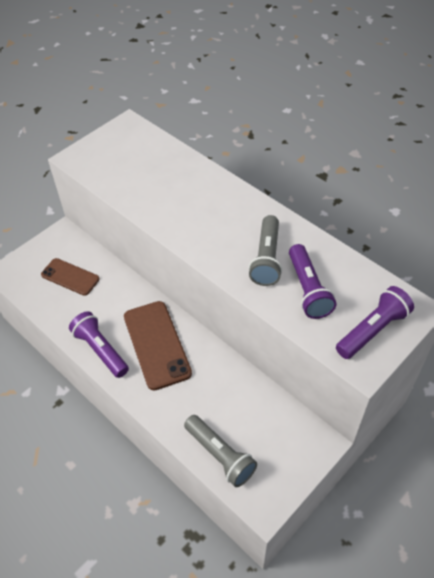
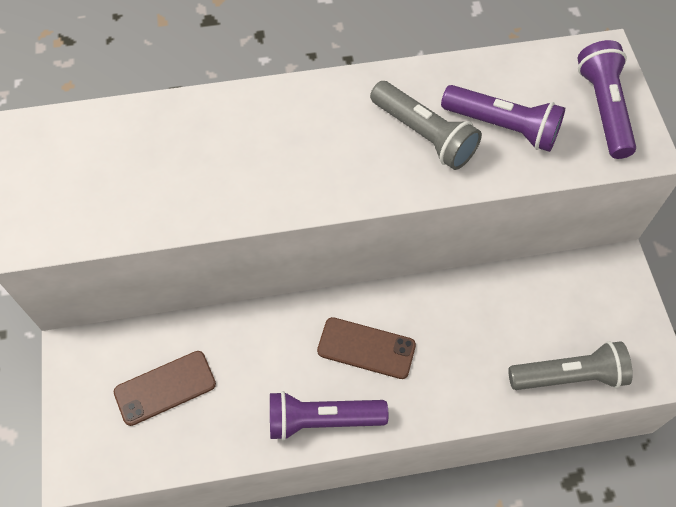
camera: 55 degrees left, 10 degrees up
(156, 344) = (366, 348): brown phone -> brown phone, size x0.64

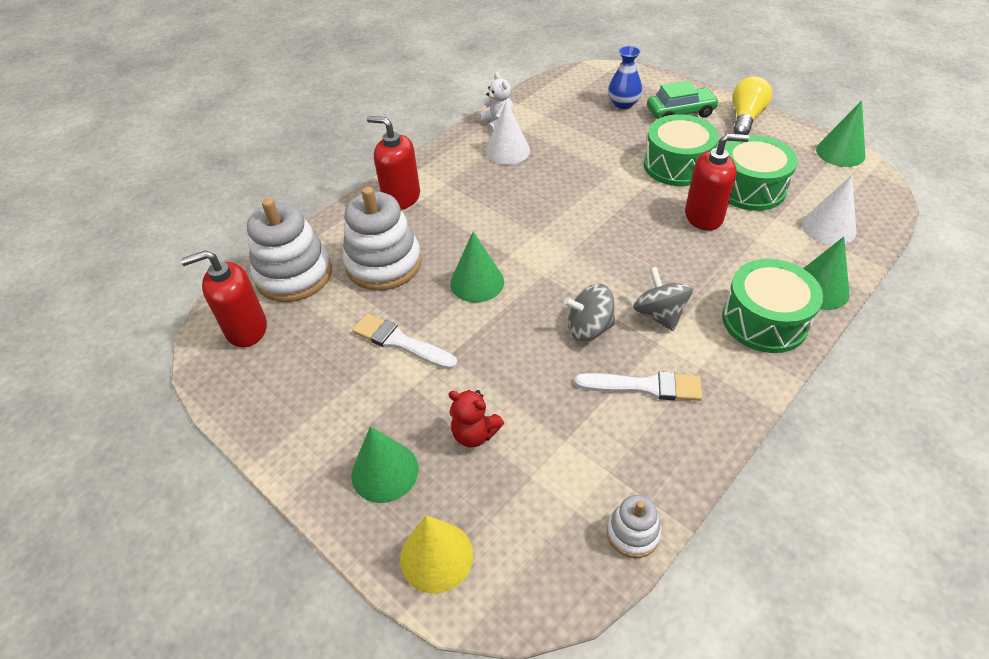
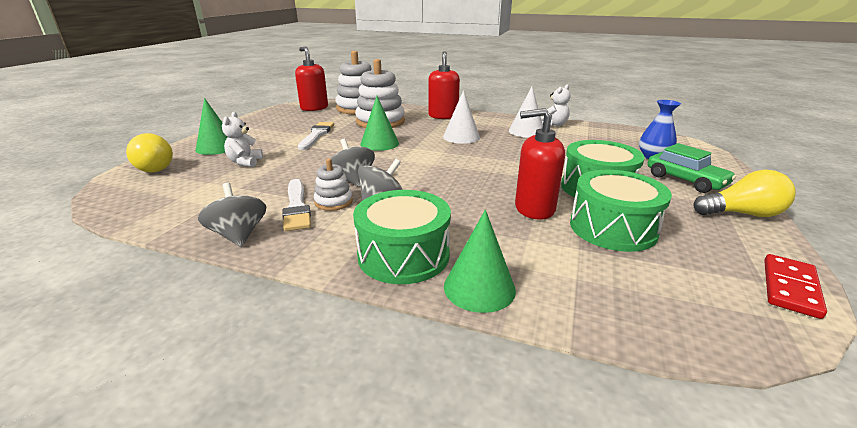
camera: 65 degrees right, 20 degrees down
(436, 556) = (154, 167): yellow cone -> yellow light bulb
(474, 434) = (245, 162): red teddy bear -> white teddy bear
(632, 533) = (151, 220): white stacking toy -> white stacking toy (333, 202)
(697, 441) = (239, 235): none -> grey spinning top
(704, 216) = (534, 208): red soap dispenser -> red soap dispenser turned 120 degrees clockwise
(828, 228) = (604, 287): white cone -> white cone (461, 137)
(840, 152) = (790, 288): green cone -> red domino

## REQUEST
Only the lines from the one with "(474, 434) = (245, 162): red" to the end of the listing are wanted. Print them exactly, keeping both ends.

## RESULT
(474, 434) = (245, 162): red teddy bear -> white teddy bear
(632, 533) = (151, 220): white stacking toy -> white stacking toy (333, 202)
(697, 441) = (239, 235): none -> grey spinning top
(704, 216) = (534, 208): red soap dispenser -> red soap dispenser turned 120 degrees clockwise
(828, 228) = (604, 287): white cone -> white cone (461, 137)
(840, 152) = (790, 288): green cone -> red domino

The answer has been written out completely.